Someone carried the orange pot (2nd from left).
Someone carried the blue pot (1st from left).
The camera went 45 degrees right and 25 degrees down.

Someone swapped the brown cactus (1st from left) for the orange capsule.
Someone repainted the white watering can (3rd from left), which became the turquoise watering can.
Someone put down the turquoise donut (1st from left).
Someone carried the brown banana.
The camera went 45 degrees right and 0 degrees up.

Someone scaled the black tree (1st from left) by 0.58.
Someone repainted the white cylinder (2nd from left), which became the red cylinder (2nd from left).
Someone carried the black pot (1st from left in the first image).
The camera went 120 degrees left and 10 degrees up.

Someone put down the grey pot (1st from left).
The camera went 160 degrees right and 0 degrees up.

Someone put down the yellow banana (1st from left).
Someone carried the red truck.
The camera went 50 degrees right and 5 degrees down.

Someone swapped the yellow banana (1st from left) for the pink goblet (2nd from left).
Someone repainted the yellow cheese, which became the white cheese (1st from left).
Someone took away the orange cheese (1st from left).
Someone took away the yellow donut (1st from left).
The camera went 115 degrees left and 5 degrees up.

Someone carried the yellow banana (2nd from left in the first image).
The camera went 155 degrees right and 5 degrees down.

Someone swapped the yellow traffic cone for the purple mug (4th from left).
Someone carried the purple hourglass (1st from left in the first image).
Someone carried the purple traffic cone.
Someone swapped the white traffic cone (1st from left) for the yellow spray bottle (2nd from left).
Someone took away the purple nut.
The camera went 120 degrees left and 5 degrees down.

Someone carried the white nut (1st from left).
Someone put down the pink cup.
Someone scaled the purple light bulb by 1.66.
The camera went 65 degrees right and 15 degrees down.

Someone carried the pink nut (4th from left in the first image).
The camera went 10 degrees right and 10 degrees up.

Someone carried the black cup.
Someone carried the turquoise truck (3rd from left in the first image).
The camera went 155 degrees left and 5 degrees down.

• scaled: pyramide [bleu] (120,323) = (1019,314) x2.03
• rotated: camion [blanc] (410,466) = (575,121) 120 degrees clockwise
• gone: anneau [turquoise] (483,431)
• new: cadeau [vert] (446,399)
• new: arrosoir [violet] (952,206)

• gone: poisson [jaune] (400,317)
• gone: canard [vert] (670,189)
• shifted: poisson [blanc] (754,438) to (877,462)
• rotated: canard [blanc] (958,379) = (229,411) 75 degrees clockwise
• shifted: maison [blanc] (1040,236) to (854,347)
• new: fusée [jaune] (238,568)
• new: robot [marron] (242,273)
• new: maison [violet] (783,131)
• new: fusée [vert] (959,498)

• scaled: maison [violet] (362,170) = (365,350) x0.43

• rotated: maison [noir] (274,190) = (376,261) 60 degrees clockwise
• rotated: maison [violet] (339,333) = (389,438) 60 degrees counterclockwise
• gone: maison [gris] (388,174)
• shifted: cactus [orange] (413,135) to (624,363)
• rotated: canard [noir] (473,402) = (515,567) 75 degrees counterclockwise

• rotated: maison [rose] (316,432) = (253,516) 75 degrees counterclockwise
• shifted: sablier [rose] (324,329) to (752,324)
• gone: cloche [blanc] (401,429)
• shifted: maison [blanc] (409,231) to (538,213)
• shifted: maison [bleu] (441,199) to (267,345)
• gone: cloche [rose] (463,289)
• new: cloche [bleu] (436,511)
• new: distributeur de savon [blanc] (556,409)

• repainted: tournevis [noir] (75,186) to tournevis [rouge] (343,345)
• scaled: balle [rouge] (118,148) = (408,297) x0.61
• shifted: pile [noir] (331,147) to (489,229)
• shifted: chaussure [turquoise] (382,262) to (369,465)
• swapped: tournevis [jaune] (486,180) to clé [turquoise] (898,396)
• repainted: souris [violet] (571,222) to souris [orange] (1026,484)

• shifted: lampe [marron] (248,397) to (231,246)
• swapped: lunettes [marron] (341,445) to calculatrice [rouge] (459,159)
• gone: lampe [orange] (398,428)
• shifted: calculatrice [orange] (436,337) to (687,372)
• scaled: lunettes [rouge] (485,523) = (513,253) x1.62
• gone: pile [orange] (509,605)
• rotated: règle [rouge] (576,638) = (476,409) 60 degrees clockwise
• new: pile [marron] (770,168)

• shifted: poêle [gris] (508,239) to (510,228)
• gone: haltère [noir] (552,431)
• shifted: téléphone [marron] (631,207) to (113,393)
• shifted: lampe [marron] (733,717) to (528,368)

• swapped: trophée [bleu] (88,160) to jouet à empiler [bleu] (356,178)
****************
- **What the task requires**:
Reproduce the entries exactly, starting at their first line and stopping after the line with "The camera went 50".

- **Result of the exercise**:
Someone carried the orange pot (2nd from left).
Someone carried the blue pot (1st from left).
The camera went 45 degrees right and 25 degrees down.

Someone swapped the brown cactus (1st from left) for the orange capsule.
Someone repainted the white watering can (3rd from left), which became the turquoise watering can.
Someone put down the turquoise donut (1st from left).
Someone carried the brown banana.
The camera went 45 degrees right and 0 degrees up.

Someone scaled the black tree (1st from left) by 0.58.
Someone repainted the white cylinder (2nd from left), which became the red cylinder (2nd from left).
Someone carried the black pot (1st from left in the first image).
The camera went 120 degrees left and 10 degrees up.

Someone put down the grey pot (1st from left).
The camera went 160 degrees right and 0 degrees up.

Someone put down the yellow banana (1st from left).
Someone carried the red truck.
The camera went 50 degrees right and 5 degrees down.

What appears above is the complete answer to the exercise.